## Problem statement
Identify all lines in the data containing the string "none". Copy them out.

___ The input ___

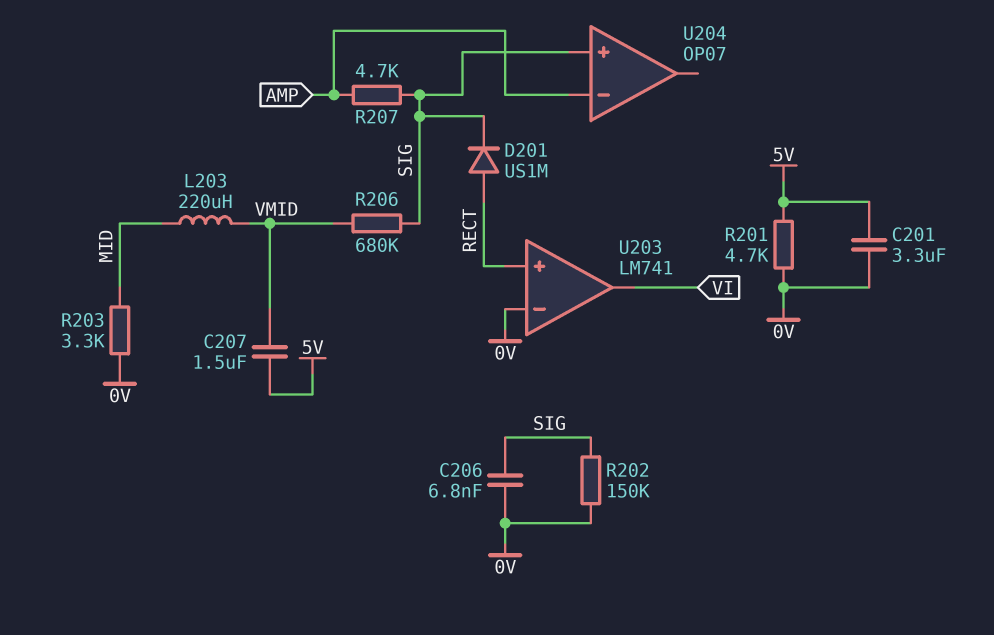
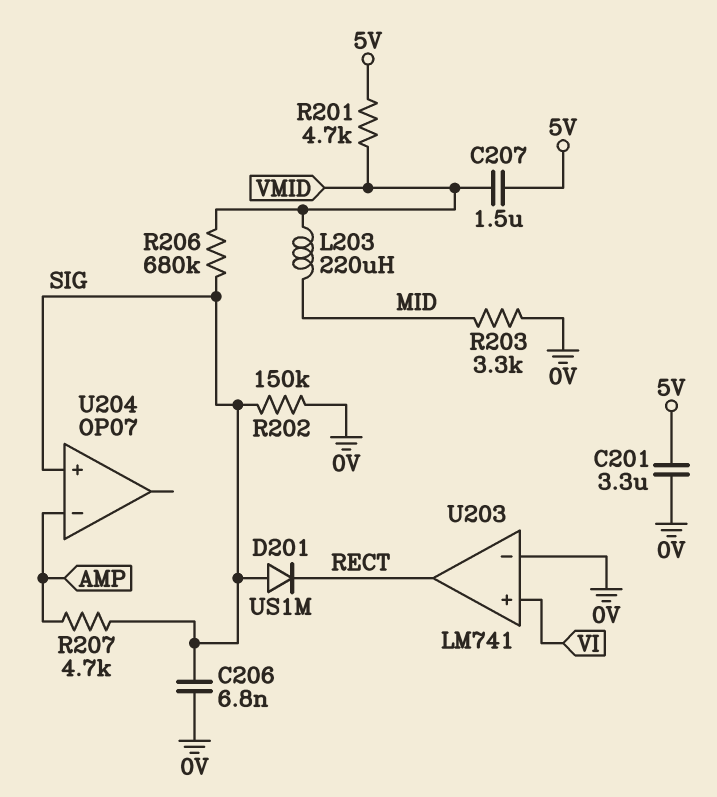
D201: diode US1M (A RECT, K SIG) -> diode US1M (A SIG, K RECT)
R201: 4.7k (0V, 5V) -> 4.7k (5V, VMID)
U203 pin in+: RECT -> VI
U203 pin out: VI -> RECT

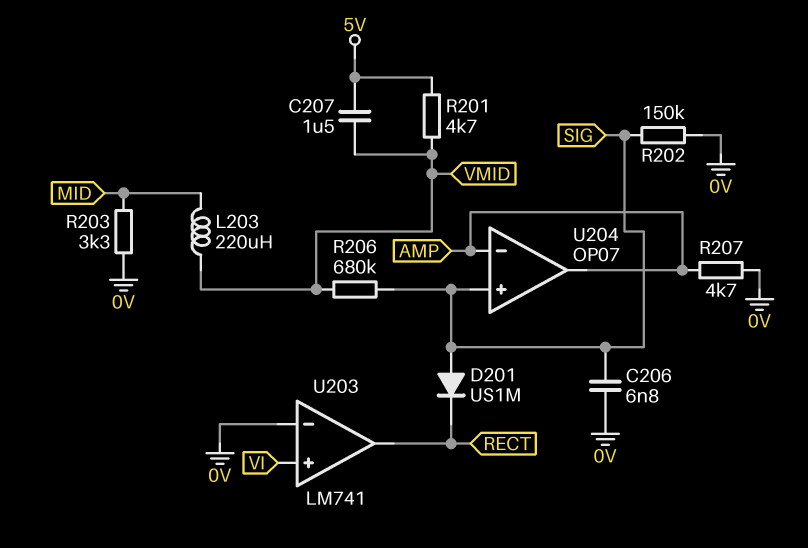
C201: 3.3uF (0V, 5V) -> none
R207: 4.7k (AMP, SIG) -> 4.7k (0V, AMP)
U204 pin out: none -> AMP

___

## Solution to the exercise
C201: 3.3uF (0V, 5V) -> none
U204 pin out: none -> AMP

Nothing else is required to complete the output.